### TASK PROMPT
Count the lines in the items below that contain the string "kern", treating uppercase and lowercase as different, and reply with only that number.

--- Start DATA FOR THIS TASK ---

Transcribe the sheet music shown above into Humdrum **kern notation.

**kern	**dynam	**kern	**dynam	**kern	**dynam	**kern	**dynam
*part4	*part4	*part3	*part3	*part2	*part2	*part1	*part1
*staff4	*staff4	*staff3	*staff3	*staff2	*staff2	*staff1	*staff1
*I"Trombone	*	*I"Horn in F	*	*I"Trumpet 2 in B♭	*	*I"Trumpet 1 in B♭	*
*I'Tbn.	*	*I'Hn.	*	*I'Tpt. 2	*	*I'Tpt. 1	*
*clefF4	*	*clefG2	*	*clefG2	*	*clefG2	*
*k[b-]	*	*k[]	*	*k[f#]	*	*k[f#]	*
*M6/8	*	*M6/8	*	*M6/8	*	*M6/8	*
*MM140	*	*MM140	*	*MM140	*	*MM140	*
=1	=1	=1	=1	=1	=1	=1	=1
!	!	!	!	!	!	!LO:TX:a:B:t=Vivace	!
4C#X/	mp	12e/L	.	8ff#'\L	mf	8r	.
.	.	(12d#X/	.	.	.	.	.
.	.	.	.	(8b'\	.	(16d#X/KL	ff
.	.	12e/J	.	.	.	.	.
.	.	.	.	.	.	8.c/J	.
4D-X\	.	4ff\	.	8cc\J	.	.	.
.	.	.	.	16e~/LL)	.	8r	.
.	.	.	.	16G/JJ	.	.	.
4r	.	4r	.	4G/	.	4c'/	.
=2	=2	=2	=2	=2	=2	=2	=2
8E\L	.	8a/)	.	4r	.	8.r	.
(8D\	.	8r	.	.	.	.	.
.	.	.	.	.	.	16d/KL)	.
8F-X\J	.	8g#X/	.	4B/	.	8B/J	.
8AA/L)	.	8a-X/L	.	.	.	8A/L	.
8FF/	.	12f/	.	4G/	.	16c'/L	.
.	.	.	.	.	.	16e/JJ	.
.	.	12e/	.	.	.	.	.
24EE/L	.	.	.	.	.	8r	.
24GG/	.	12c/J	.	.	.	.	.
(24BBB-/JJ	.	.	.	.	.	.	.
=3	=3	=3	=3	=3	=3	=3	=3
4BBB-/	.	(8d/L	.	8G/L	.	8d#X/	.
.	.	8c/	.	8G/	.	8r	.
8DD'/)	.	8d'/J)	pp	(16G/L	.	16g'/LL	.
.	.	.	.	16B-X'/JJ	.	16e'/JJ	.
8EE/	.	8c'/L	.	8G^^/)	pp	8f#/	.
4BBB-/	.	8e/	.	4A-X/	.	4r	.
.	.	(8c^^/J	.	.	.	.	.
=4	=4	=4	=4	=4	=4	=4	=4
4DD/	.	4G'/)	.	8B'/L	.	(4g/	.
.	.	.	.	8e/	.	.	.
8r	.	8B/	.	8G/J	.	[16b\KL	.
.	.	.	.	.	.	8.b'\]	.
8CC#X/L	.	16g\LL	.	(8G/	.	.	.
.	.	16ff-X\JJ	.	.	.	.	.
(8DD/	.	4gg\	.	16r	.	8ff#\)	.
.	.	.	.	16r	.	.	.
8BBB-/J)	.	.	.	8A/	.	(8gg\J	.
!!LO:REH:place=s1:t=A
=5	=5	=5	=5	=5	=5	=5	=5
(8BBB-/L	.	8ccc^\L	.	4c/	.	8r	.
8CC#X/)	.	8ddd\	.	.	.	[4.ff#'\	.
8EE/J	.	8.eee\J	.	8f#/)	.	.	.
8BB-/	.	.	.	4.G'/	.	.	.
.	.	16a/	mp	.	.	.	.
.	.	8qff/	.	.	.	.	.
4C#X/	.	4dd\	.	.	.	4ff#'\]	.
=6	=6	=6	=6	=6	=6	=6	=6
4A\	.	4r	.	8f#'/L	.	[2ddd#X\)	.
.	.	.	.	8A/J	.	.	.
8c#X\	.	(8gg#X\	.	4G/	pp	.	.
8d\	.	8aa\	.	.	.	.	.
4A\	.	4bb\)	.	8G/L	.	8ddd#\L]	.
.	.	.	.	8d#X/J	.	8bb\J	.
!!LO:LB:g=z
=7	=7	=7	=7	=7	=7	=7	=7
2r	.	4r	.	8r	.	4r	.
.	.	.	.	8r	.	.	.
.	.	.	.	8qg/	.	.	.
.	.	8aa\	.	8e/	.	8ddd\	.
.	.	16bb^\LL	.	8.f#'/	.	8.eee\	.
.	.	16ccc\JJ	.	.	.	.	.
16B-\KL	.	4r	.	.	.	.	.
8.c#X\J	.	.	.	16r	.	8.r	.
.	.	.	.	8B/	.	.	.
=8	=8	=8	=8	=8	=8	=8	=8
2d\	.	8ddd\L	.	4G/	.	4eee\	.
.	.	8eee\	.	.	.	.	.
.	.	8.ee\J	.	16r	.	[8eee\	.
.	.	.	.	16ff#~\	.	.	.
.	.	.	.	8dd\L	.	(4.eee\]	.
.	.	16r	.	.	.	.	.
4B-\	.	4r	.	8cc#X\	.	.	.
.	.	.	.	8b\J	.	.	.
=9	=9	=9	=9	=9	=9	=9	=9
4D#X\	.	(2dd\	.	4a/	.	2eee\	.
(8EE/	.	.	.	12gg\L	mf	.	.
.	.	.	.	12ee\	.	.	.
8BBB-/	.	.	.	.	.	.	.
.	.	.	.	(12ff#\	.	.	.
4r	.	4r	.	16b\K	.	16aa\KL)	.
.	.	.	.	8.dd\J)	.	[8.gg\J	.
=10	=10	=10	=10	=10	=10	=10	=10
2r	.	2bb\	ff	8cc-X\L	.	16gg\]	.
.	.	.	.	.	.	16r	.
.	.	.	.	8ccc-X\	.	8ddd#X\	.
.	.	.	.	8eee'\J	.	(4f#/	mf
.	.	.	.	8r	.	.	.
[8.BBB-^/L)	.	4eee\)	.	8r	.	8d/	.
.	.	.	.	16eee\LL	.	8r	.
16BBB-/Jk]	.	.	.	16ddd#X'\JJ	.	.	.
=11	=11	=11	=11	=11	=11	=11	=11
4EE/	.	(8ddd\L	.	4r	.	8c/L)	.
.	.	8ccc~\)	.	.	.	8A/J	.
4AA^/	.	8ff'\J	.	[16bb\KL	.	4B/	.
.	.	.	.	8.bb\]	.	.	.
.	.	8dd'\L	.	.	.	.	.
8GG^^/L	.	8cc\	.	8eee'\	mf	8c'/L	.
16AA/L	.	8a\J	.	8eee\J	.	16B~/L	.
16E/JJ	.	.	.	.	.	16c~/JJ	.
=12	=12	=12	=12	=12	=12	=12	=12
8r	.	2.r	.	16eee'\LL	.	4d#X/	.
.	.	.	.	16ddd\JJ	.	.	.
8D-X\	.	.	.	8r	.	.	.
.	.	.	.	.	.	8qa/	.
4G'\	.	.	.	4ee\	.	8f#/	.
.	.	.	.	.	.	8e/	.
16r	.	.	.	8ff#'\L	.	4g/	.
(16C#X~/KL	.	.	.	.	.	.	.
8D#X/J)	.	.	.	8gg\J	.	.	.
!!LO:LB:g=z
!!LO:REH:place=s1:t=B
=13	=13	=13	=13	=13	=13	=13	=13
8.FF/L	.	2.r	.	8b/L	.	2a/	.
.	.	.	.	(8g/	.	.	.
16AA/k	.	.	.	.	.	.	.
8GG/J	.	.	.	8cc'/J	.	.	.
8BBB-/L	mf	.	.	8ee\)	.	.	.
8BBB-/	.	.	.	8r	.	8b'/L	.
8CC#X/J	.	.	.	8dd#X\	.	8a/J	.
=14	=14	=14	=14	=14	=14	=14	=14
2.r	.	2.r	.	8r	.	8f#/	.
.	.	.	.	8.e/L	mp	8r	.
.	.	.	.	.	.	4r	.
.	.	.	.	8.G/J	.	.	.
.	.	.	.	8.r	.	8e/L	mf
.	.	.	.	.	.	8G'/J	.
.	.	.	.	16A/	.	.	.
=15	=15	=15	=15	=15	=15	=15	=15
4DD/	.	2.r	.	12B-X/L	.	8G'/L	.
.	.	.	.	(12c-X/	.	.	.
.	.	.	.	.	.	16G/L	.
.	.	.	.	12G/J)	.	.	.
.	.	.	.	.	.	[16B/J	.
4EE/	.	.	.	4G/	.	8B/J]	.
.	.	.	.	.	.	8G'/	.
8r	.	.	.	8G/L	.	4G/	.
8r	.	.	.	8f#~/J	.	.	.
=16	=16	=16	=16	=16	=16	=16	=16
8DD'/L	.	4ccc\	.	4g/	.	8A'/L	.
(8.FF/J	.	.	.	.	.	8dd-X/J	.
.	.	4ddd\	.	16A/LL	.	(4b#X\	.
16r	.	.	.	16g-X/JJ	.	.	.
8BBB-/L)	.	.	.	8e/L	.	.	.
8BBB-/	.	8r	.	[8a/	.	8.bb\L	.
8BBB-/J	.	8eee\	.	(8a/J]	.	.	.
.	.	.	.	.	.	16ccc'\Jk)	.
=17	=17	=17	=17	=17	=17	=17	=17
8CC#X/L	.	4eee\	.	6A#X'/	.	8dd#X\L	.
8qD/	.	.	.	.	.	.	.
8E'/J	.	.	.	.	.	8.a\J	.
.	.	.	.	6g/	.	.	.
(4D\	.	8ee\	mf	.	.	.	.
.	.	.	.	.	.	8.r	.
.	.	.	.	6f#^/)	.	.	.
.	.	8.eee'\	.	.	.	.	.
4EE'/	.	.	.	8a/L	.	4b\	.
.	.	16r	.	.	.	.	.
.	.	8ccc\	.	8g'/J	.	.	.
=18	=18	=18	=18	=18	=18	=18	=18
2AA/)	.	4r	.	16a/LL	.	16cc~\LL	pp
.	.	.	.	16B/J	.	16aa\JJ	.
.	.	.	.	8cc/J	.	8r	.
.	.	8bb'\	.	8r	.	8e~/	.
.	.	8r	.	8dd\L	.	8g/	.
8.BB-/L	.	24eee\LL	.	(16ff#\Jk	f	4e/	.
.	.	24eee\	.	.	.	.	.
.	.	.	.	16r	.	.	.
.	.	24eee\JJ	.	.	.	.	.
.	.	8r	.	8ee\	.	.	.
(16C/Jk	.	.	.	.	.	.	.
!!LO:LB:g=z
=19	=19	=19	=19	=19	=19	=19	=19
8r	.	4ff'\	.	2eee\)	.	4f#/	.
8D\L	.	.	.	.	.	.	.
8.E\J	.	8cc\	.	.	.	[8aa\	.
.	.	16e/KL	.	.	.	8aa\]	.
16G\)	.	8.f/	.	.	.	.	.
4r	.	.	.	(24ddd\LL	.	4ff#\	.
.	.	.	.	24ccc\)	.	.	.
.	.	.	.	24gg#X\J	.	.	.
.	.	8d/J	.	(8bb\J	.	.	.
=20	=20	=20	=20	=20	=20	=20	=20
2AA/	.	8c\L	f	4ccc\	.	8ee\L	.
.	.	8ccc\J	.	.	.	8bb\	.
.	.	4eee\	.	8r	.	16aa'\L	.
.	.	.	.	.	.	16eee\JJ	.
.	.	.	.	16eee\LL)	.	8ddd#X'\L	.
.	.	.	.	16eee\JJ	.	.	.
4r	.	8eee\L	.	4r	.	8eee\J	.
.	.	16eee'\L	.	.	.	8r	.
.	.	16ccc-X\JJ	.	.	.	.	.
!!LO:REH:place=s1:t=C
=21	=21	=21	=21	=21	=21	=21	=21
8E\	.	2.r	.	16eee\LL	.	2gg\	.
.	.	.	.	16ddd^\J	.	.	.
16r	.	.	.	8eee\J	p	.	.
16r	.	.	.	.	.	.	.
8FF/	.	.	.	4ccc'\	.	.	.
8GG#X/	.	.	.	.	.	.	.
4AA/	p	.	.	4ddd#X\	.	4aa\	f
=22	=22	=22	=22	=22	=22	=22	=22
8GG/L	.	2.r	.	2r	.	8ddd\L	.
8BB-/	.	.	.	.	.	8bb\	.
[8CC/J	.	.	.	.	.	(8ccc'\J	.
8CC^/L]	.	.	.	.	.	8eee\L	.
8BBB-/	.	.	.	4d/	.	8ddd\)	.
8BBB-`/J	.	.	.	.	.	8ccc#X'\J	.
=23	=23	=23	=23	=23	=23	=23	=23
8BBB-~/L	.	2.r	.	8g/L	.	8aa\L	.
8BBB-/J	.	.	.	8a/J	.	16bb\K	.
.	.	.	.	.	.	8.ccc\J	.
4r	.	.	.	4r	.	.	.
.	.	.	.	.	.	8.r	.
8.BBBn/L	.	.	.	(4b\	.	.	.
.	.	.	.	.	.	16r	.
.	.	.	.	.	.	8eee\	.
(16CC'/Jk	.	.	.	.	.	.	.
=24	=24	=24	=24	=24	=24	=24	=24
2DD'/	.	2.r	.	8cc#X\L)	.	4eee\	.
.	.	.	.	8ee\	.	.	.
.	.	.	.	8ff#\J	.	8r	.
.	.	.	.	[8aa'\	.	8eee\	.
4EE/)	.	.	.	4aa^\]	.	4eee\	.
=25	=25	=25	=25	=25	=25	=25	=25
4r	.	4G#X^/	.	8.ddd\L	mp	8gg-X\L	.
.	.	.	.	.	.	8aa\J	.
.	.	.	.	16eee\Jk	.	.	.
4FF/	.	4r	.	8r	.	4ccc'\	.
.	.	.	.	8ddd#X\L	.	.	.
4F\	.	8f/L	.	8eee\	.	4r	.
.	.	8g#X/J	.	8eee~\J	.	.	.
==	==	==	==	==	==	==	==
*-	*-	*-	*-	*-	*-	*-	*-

--- End DATA FOR THIS TASK ---

### RESULT OF THE TASK
2